WHAT THE TASK REQUIRES:
Print out every entry that follows, exactly as written.

EXERCISE MATERIALS:
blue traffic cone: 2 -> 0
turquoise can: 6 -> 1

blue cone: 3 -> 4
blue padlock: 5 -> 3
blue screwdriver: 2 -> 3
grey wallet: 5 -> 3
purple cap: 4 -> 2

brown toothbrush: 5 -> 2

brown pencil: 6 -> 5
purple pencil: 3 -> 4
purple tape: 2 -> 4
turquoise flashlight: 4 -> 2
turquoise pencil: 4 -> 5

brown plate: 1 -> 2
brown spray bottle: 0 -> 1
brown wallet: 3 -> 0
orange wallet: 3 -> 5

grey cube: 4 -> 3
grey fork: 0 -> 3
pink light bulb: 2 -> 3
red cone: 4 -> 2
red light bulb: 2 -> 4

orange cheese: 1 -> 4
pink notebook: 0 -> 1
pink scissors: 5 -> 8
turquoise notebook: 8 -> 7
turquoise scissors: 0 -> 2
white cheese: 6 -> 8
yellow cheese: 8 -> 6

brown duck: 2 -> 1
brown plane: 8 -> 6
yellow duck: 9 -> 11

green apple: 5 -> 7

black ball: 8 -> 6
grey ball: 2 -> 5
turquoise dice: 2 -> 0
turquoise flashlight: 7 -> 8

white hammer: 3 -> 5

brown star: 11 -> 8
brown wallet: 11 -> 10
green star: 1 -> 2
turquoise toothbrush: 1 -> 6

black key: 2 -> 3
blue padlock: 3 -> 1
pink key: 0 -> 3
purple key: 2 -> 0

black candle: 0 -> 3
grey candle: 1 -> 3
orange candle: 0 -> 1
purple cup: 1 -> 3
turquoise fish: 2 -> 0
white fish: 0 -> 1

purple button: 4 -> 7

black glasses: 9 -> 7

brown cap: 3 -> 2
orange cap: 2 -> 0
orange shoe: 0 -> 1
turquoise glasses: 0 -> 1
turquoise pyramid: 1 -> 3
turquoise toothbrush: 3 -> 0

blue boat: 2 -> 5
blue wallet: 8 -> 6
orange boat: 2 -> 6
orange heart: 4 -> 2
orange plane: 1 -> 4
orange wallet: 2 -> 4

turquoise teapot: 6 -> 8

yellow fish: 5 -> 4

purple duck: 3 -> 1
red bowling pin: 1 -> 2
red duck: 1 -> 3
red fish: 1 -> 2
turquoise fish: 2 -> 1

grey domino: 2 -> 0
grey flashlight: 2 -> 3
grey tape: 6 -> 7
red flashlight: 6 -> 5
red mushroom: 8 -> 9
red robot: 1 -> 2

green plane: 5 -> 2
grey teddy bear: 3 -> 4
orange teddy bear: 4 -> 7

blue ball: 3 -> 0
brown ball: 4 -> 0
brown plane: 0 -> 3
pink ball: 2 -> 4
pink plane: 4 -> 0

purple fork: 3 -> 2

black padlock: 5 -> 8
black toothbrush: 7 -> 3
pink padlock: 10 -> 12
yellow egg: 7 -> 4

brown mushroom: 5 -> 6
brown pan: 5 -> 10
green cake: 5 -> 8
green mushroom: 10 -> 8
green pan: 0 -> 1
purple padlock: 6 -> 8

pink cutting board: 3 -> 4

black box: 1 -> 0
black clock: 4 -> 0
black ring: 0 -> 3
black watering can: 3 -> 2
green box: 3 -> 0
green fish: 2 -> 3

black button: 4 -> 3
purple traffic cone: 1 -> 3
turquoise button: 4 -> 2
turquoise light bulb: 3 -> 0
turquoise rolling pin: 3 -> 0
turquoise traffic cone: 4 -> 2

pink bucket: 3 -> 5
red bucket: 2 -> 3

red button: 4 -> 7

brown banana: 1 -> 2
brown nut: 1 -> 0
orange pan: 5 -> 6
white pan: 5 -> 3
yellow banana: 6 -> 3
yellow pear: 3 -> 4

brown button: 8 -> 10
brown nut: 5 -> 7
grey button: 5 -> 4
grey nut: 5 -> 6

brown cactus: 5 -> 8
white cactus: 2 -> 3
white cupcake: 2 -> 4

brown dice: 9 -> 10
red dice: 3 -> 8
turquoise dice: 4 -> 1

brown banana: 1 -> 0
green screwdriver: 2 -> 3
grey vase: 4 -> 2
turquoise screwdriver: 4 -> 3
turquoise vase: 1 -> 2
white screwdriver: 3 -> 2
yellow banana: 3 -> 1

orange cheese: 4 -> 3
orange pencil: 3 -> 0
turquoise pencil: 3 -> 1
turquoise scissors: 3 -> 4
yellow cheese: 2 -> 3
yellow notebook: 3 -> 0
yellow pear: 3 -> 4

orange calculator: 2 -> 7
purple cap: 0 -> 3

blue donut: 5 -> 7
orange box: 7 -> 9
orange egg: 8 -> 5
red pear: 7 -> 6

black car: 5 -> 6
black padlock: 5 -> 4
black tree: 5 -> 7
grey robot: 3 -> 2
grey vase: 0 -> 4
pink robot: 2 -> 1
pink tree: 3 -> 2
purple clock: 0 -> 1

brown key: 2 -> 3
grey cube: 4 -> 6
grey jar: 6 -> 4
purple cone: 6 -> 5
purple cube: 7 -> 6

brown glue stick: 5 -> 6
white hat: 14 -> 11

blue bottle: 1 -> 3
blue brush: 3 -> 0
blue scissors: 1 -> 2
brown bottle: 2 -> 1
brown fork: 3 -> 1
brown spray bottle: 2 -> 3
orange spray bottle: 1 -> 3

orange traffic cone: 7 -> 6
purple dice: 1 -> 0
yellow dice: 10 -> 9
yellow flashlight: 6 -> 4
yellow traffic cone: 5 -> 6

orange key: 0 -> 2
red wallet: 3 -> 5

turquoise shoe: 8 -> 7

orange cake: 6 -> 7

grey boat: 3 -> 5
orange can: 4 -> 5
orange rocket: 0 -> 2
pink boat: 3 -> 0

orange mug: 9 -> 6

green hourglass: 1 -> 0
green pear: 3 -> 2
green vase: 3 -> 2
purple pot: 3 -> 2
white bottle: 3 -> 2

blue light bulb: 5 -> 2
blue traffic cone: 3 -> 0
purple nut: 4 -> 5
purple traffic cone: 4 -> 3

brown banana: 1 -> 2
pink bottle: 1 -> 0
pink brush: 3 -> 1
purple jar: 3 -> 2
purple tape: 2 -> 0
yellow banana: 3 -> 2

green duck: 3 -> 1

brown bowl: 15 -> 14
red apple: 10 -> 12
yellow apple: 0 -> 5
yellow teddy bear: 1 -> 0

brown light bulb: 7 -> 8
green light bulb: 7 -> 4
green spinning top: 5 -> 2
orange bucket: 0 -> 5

ANSWER TO THIS TASK:
blue traffic cone: 2 -> 0
turquoise can: 6 -> 1

blue cone: 3 -> 4
blue padlock: 5 -> 3
blue screwdriver: 2 -> 3
grey wallet: 5 -> 3
purple cap: 4 -> 2

brown toothbrush: 5 -> 2

brown pencil: 6 -> 5
purple pencil: 3 -> 4
purple tape: 2 -> 4
turquoise flashlight: 4 -> 2
turquoise pencil: 4 -> 5

brown plate: 1 -> 2
brown spray bottle: 0 -> 1
brown wallet: 3 -> 0
orange wallet: 3 -> 5

grey cube: 4 -> 3
grey fork: 0 -> 3
pink light bulb: 2 -> 3
red cone: 4 -> 2
red light bulb: 2 -> 4

orange cheese: 1 -> 4
pink notebook: 0 -> 1
pink scissors: 5 -> 8
turquoise notebook: 8 -> 7
turquoise scissors: 0 -> 2
white cheese: 6 -> 8
yellow cheese: 8 -> 6

brown duck: 2 -> 1
brown plane: 8 -> 6
yellow duck: 9 -> 11

green apple: 5 -> 7

black ball: 8 -> 6
grey ball: 2 -> 5
turquoise dice: 2 -> 0
turquoise flashlight: 7 -> 8

white hammer: 3 -> 5

brown star: 11 -> 8
brown wallet: 11 -> 10
green star: 1 -> 2
turquoise toothbrush: 1 -> 6

black key: 2 -> 3
blue padlock: 3 -> 1
pink key: 0 -> 3
purple key: 2 -> 0

black candle: 0 -> 3
grey candle: 1 -> 3
orange candle: 0 -> 1
purple cup: 1 -> 3
turquoise fish: 2 -> 0
white fish: 0 -> 1

purple button: 4 -> 7

black glasses: 9 -> 7

brown cap: 3 -> 2
orange cap: 2 -> 0
orange shoe: 0 -> 1
turquoise glasses: 0 -> 1
turquoise pyramid: 1 -> 3
turquoise toothbrush: 3 -> 0

blue boat: 2 -> 5
blue wallet: 8 -> 6
orange boat: 2 -> 6
orange heart: 4 -> 2
orange plane: 1 -> 4
orange wallet: 2 -> 4

turquoise teapot: 6 -> 8

yellow fish: 5 -> 4

purple duck: 3 -> 1
red bowling pin: 1 -> 2
red duck: 1 -> 3
red fish: 1 -> 2
turquoise fish: 2 -> 1

grey domino: 2 -> 0
grey flashlight: 2 -> 3
grey tape: 6 -> 7
red flashlight: 6 -> 5
red mushroom: 8 -> 9
red robot: 1 -> 2

green plane: 5 -> 2
grey teddy bear: 3 -> 4
orange teddy bear: 4 -> 7

blue ball: 3 -> 0
brown ball: 4 -> 0
brown plane: 0 -> 3
pink ball: 2 -> 4
pink plane: 4 -> 0

purple fork: 3 -> 2

black padlock: 5 -> 8
black toothbrush: 7 -> 3
pink padlock: 10 -> 12
yellow egg: 7 -> 4

brown mushroom: 5 -> 6
brown pan: 5 -> 10
green cake: 5 -> 8
green mushroom: 10 -> 8
green pan: 0 -> 1
purple padlock: 6 -> 8

pink cutting board: 3 -> 4

black box: 1 -> 0
black clock: 4 -> 0
black ring: 0 -> 3
black watering can: 3 -> 2
green box: 3 -> 0
green fish: 2 -> 3

black button: 4 -> 3
purple traffic cone: 1 -> 3
turquoise button: 4 -> 2
turquoise light bulb: 3 -> 0
turquoise rolling pin: 3 -> 0
turquoise traffic cone: 4 -> 2

pink bucket: 3 -> 5
red bucket: 2 -> 3

red button: 4 -> 7

brown banana: 1 -> 2
brown nut: 1 -> 0
orange pan: 5 -> 6
white pan: 5 -> 3
yellow banana: 6 -> 3
yellow pear: 3 -> 4

brown button: 8 -> 10
brown nut: 5 -> 7
grey button: 5 -> 4
grey nut: 5 -> 6

brown cactus: 5 -> 8
white cactus: 2 -> 3
white cupcake: 2 -> 4

brown dice: 9 -> 10
red dice: 3 -> 8
turquoise dice: 4 -> 1

brown banana: 1 -> 0
green screwdriver: 2 -> 3
grey vase: 4 -> 2
turquoise screwdriver: 4 -> 3
turquoise vase: 1 -> 2
white screwdriver: 3 -> 2
yellow banana: 3 -> 1

orange cheese: 4 -> 3
orange pencil: 3 -> 0
turquoise pencil: 3 -> 1
turquoise scissors: 3 -> 4
yellow cheese: 2 -> 3
yellow notebook: 3 -> 0
yellow pear: 3 -> 4

orange calculator: 2 -> 7
purple cap: 0 -> 3

blue donut: 5 -> 7
orange box: 7 -> 9
orange egg: 8 -> 5
red pear: 7 -> 6

black car: 5 -> 6
black padlock: 5 -> 4
black tree: 5 -> 7
grey robot: 3 -> 2
grey vase: 0 -> 4
pink robot: 2 -> 1
pink tree: 3 -> 2
purple clock: 0 -> 1

brown key: 2 -> 3
grey cube: 4 -> 6
grey jar: 6 -> 4
purple cone: 6 -> 5
purple cube: 7 -> 6

brown glue stick: 5 -> 6
white hat: 14 -> 11

blue bottle: 1 -> 3
blue brush: 3 -> 0
blue scissors: 1 -> 2
brown bottle: 2 -> 1
brown fork: 3 -> 1
brown spray bottle: 2 -> 3
orange spray bottle: 1 -> 3

orange traffic cone: 7 -> 6
purple dice: 1 -> 0
yellow dice: 10 -> 9
yellow flashlight: 6 -> 4
yellow traffic cone: 5 -> 6

orange key: 0 -> 2
red wallet: 3 -> 5

turquoise shoe: 8 -> 7

orange cake: 6 -> 7

grey boat: 3 -> 5
orange can: 4 -> 5
orange rocket: 0 -> 2
pink boat: 3 -> 0

orange mug: 9 -> 6

green hourglass: 1 -> 0
green pear: 3 -> 2
green vase: 3 -> 2
purple pot: 3 -> 2
white bottle: 3 -> 2

blue light bulb: 5 -> 2
blue traffic cone: 3 -> 0
purple nut: 4 -> 5
purple traffic cone: 4 -> 3

brown banana: 1 -> 2
pink bottle: 1 -> 0
pink brush: 3 -> 1
purple jar: 3 -> 2
purple tape: 2 -> 0
yellow banana: 3 -> 2

green duck: 3 -> 1

brown bowl: 15 -> 14
red apple: 10 -> 12
yellow apple: 0 -> 5
yellow teddy bear: 1 -> 0

brown light bulb: 7 -> 8
green light bulb: 7 -> 4
green spinning top: 5 -> 2
orange bucket: 0 -> 5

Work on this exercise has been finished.